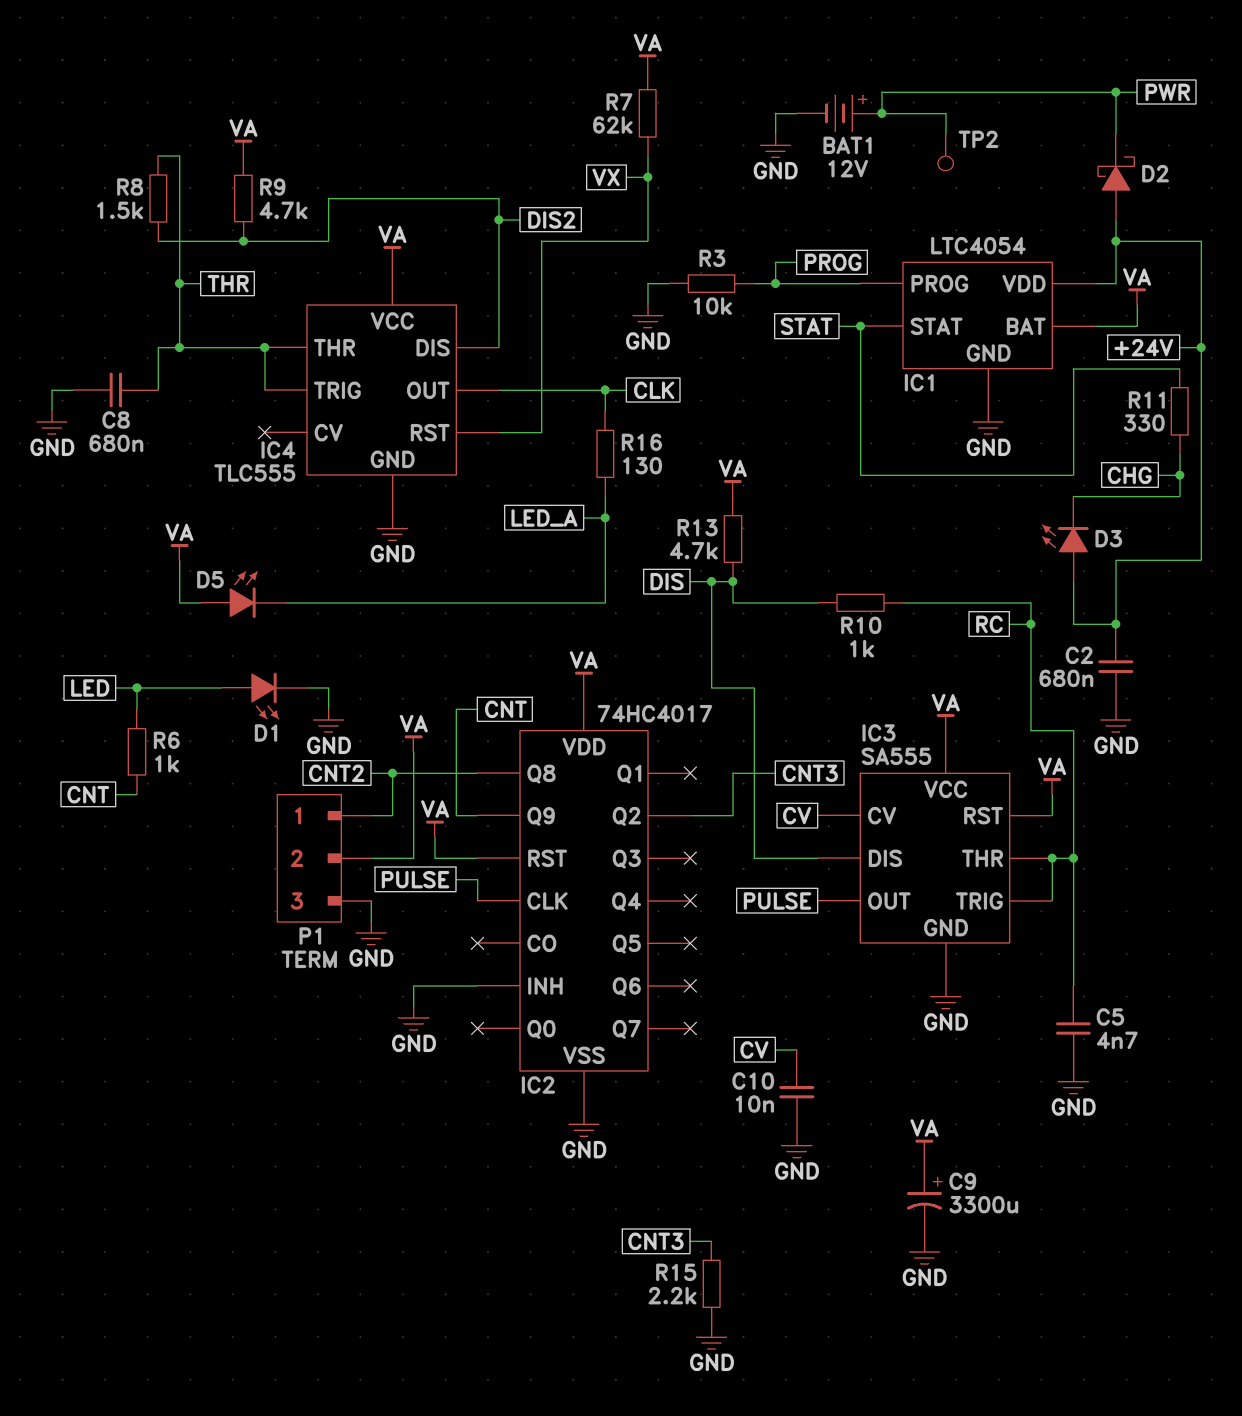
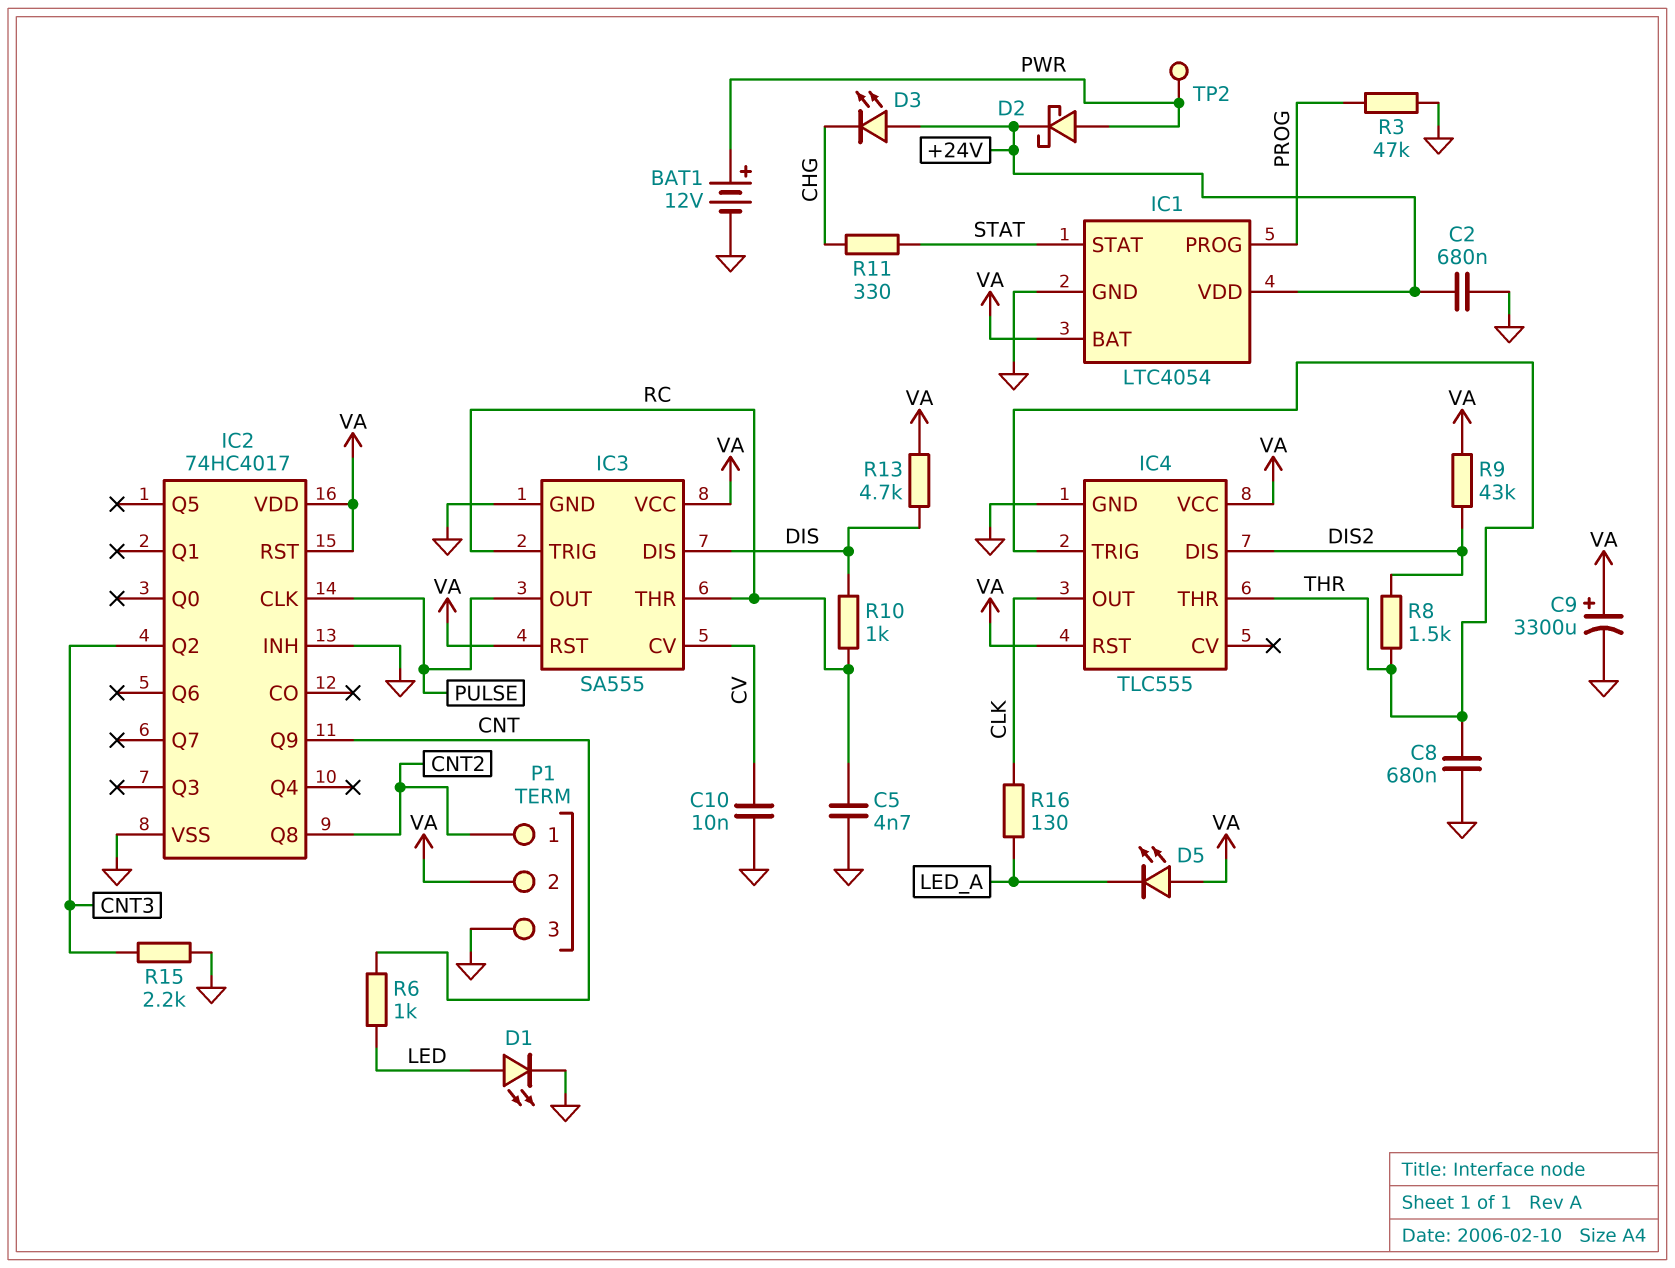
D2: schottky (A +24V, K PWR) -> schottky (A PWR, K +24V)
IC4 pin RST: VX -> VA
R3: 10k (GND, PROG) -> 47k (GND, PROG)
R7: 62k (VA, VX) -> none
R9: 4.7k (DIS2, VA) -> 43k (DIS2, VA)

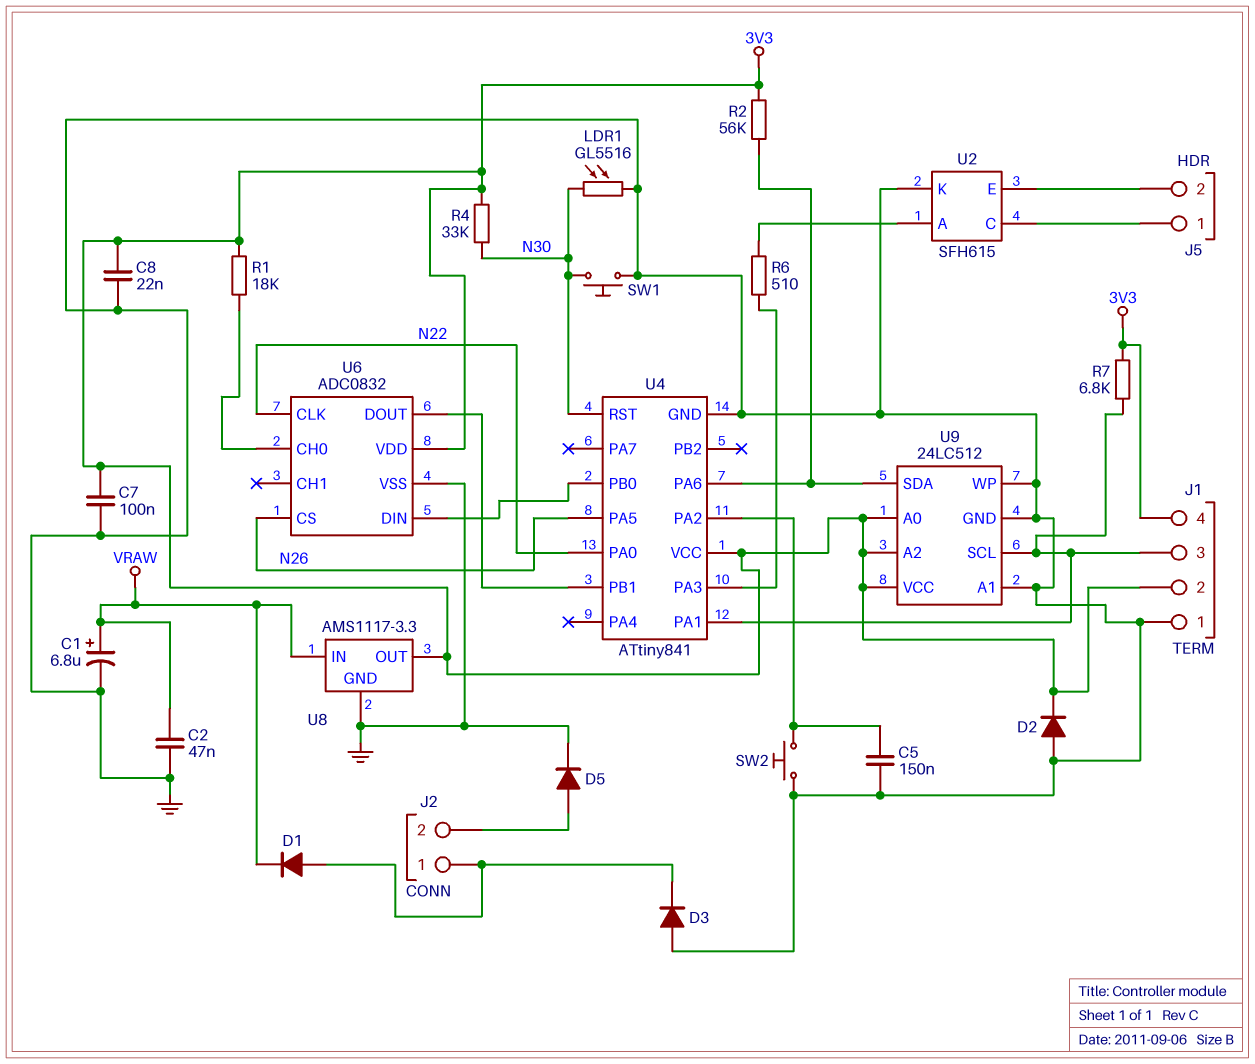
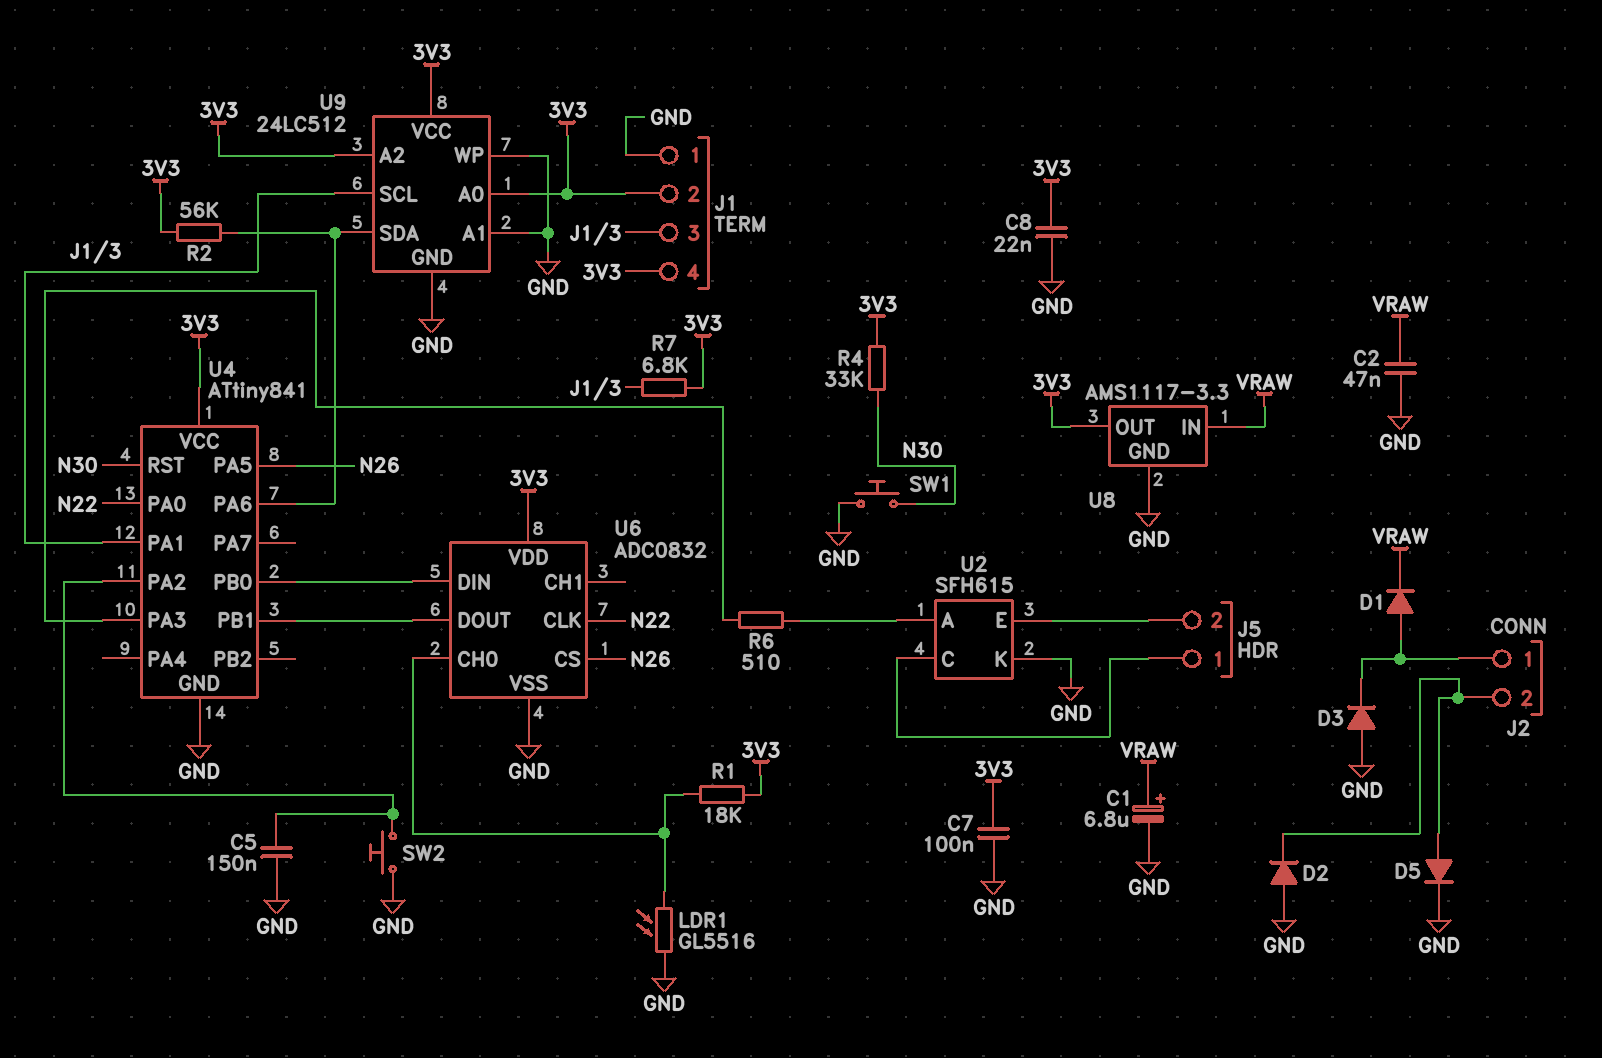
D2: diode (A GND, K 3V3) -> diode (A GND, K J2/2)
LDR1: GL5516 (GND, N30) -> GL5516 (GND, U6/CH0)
————
Task prompt -> Retyped exactly, the lines from the one holding "R7: 62k (VA, VX) -> none" through the last line of the data above are the whole answer. Pictures stay out.

Solution ->
R7: 62k (VA, VX) -> none
R9: 4.7k (DIS2, VA) -> 43k (DIS2, VA)

D2: diode (A GND, K 3V3) -> diode (A GND, K J2/2)
LDR1: GL5516 (GND, N30) -> GL5516 (GND, U6/CH0)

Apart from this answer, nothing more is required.